Data items:

------------------------

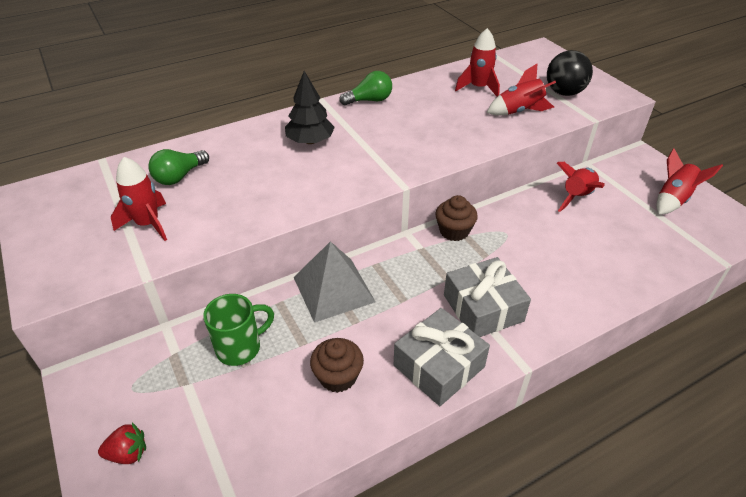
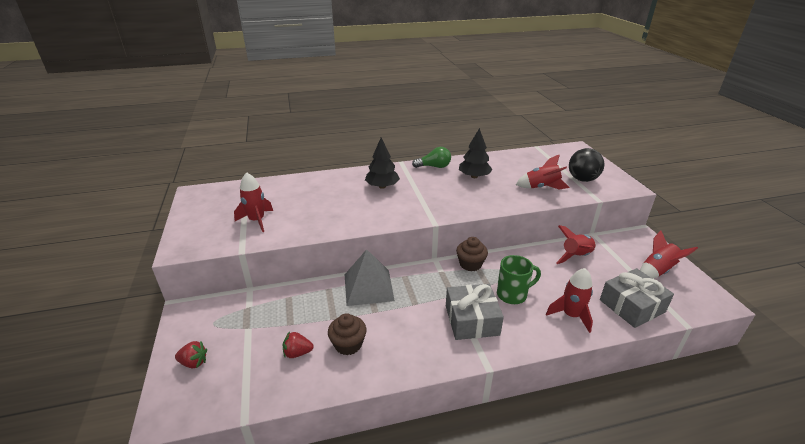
camera: 15 degrees right, 10 degrees down
(179, 176) = (288, 196): green light bulb -> none
(240, 348) = (291, 312): green mug -> green mug (512, 294)
(273, 404) = (297, 353): none -> red strawberry
(428, 108) = (474, 176): none -> black tree
(439, 366) = (423, 353): grey gift -> grey gift (632, 306)
(478, 88) = (517, 168): red rocket -> red rocket (571, 315)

------------------------

• What is required: An exact retyping of the entries, without images, is the required answer.

• Response to the task:
camera: 15 degrees right, 10 degrees down
(179, 176) = (288, 196): green light bulb -> none
(240, 348) = (291, 312): green mug -> green mug (512, 294)
(273, 404) = (297, 353): none -> red strawberry
(428, 108) = (474, 176): none -> black tree
(439, 366) = (423, 353): grey gift -> grey gift (632, 306)
(478, 88) = (517, 168): red rocket -> red rocket (571, 315)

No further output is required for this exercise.